▶ [DATA FOR THE TASK]
....................

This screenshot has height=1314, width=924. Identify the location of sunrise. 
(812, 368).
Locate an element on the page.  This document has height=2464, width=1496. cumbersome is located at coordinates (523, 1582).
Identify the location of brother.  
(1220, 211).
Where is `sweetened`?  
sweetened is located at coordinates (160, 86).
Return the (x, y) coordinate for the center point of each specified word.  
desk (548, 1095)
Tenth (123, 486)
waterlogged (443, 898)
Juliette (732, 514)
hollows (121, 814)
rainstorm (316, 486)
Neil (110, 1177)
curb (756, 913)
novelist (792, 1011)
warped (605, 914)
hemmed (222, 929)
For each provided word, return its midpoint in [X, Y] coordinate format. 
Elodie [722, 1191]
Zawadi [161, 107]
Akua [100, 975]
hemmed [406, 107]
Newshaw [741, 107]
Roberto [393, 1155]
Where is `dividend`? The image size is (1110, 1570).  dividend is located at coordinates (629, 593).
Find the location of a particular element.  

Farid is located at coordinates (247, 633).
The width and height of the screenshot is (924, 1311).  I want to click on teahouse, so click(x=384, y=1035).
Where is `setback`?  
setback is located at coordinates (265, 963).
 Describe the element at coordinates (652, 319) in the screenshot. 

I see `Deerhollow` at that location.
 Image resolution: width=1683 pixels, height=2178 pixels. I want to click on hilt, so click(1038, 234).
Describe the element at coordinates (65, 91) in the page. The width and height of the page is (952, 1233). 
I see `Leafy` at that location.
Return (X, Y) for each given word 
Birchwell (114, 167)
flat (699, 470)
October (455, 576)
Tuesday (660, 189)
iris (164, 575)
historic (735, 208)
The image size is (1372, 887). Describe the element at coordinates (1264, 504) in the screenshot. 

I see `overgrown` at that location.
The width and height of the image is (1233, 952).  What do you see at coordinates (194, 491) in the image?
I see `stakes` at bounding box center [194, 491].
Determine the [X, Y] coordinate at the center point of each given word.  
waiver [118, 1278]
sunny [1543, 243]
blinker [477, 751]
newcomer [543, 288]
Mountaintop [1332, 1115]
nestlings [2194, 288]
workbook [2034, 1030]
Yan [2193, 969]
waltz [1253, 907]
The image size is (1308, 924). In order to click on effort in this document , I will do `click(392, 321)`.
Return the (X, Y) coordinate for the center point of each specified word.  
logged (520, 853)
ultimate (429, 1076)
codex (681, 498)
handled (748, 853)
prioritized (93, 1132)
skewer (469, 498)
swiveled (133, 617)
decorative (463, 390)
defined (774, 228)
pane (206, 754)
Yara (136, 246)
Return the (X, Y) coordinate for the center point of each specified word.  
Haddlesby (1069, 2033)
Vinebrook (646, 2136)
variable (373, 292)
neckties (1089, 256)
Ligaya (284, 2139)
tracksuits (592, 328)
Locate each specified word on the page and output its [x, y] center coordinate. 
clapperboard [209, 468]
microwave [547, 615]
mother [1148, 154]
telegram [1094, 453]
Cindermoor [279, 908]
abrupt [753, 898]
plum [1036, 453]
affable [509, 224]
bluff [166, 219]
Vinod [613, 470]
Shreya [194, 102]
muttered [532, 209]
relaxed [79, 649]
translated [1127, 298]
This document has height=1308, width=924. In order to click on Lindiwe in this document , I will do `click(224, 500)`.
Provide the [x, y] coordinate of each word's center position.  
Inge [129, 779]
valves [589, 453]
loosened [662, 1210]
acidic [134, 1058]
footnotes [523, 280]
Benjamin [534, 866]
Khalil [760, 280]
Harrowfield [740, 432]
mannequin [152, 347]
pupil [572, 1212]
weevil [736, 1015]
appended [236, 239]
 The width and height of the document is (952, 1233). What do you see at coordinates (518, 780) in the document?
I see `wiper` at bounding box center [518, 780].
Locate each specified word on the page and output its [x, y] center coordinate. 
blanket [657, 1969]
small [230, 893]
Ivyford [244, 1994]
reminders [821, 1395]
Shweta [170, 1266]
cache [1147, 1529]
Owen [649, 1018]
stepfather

....................

▶ [PROBLEM REQUIREMENTS] Reproduce every one of the entries above, character for character and with no changes.

▶ [COMPLETE ANSWER]
This screenshot has height=1314, width=924. Identify the location of sunrise. 
(812, 368).
Locate an element on the page.  This document has height=2464, width=1496. cumbersome is located at coordinates (523, 1582).
Identify the location of brother.  
(1220, 211).
Where is `sweetened`?  
sweetened is located at coordinates (160, 86).
Return the (x, y) coordinate for the center point of each specified word.  
desk (548, 1095)
Tenth (123, 486)
waterlogged (443, 898)
Juliette (732, 514)
hollows (121, 814)
rainstorm (316, 486)
Neil (110, 1177)
curb (756, 913)
novelist (792, 1011)
warped (605, 914)
hemmed (222, 929)
For each provided word, return its midpoint in [X, Y] coordinate format. 
Elodie [722, 1191]
Zawadi [161, 107]
Akua [100, 975]
hemmed [406, 107]
Newshaw [741, 107]
Roberto [393, 1155]
Where is `dividend`? The image size is (1110, 1570).  dividend is located at coordinates (629, 593).
Find the location of a particular element.  

Farid is located at coordinates (247, 633).
The width and height of the screenshot is (924, 1311).  I want to click on teahouse, so click(x=384, y=1035).
Where is `setback`?  
setback is located at coordinates (265, 963).
 Describe the element at coordinates (652, 319) in the screenshot. 

I see `Deerhollow` at that location.
 Image resolution: width=1683 pixels, height=2178 pixels. I want to click on hilt, so click(1038, 234).
Describe the element at coordinates (65, 91) in the page. The width and height of the page is (952, 1233). 
I see `Leafy` at that location.
Return (X, Y) for each given word 
Birchwell (114, 167)
flat (699, 470)
October (455, 576)
Tuesday (660, 189)
iris (164, 575)
historic (735, 208)
The image size is (1372, 887). Describe the element at coordinates (1264, 504) in the screenshot. 

I see `overgrown` at that location.
The width and height of the image is (1233, 952).  What do you see at coordinates (194, 491) in the image?
I see `stakes` at bounding box center [194, 491].
Determine the [X, Y] coordinate at the center point of each given word.  
waiver [118, 1278]
sunny [1543, 243]
blinker [477, 751]
newcomer [543, 288]
Mountaintop [1332, 1115]
nestlings [2194, 288]
workbook [2034, 1030]
Yan [2193, 969]
waltz [1253, 907]
The image size is (1308, 924). In order to click on effort in this document , I will do `click(392, 321)`.
Return the (X, Y) coordinate for the center point of each specified word.  
logged (520, 853)
ultimate (429, 1076)
codex (681, 498)
handled (748, 853)
prioritized (93, 1132)
skewer (469, 498)
swiveled (133, 617)
decorative (463, 390)
defined (774, 228)
pane (206, 754)
Yara (136, 246)
Return the (X, Y) coordinate for the center point of each specified word.  
Haddlesby (1069, 2033)
Vinebrook (646, 2136)
variable (373, 292)
neckties (1089, 256)
Ligaya (284, 2139)
tracksuits (592, 328)
Locate each specified word on the page and output its [x, y] center coordinate. 
clapperboard [209, 468]
microwave [547, 615]
mother [1148, 154]
telegram [1094, 453]
Cindermoor [279, 908]
abrupt [753, 898]
plum [1036, 453]
affable [509, 224]
bluff [166, 219]
Vinod [613, 470]
Shreya [194, 102]
muttered [532, 209]
relaxed [79, 649]
translated [1127, 298]
This document has height=1308, width=924. In order to click on Lindiwe in this document , I will do `click(224, 500)`.
Provide the [x, y] coordinate of each word's center position.  
Inge [129, 779]
valves [589, 453]
loosened [662, 1210]
acidic [134, 1058]
footnotes [523, 280]
Benjamin [534, 866]
Khalil [760, 280]
Harrowfield [740, 432]
mannequin [152, 347]
pupil [572, 1212]
weevil [736, 1015]
appended [236, 239]
 The width and height of the document is (952, 1233). What do you see at coordinates (518, 780) in the document?
I see `wiper` at bounding box center [518, 780].
Locate each specified word on the page and output its [x, y] center coordinate. 
blanket [657, 1969]
small [230, 893]
Ivyford [244, 1994]
reminders [821, 1395]
Shweta [170, 1266]
cache [1147, 1529]
Owen [649, 1018]
stepfather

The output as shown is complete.